▶ [Your objective] Transcribe the entries that follow exactly as they appear, minus pictures.

▶ [Source data]
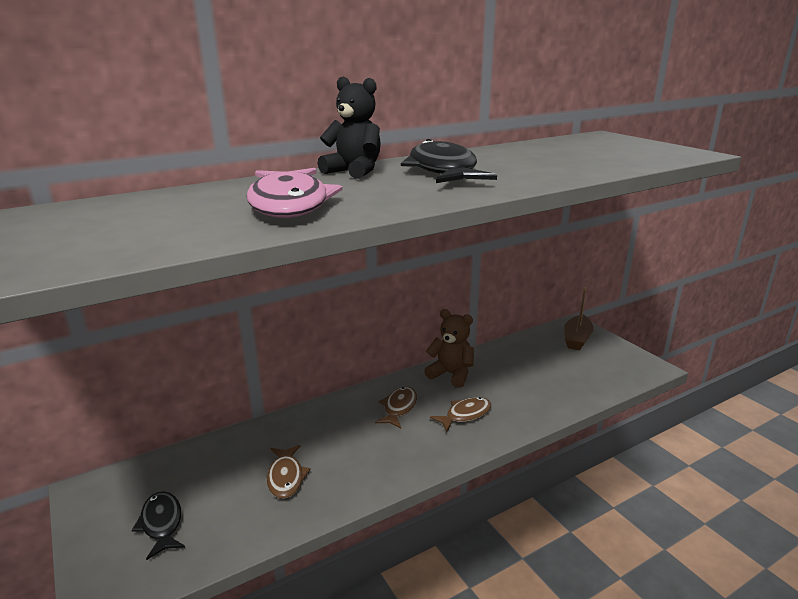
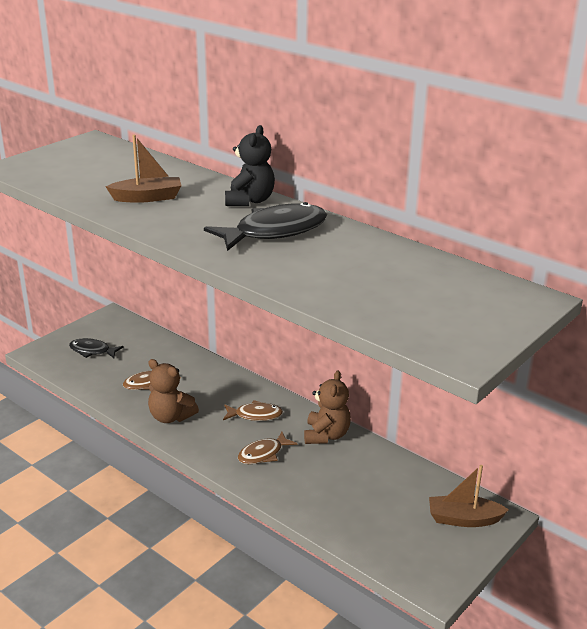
camera: 70 degrees right, 5 degrees up
(161, 524) = (92, 351): black fish -> black fish turned 120 degrees counterclockwise
(289, 204) = (147, 198): pink fish -> brown boat
(369, 469) = (171, 417): none -> brown teddy bear
(465, 415) = (263, 454): brown fish -> brown fish turned 105 degrees clockwise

▶ [Exercise output]
camera: 70 degrees right, 5 degrees up
(161, 524) = (92, 351): black fish -> black fish turned 120 degrees counterclockwise
(289, 204) = (147, 198): pink fish -> brown boat
(369, 469) = (171, 417): none -> brown teddy bear
(465, 415) = (263, 454): brown fish -> brown fish turned 105 degrees clockwise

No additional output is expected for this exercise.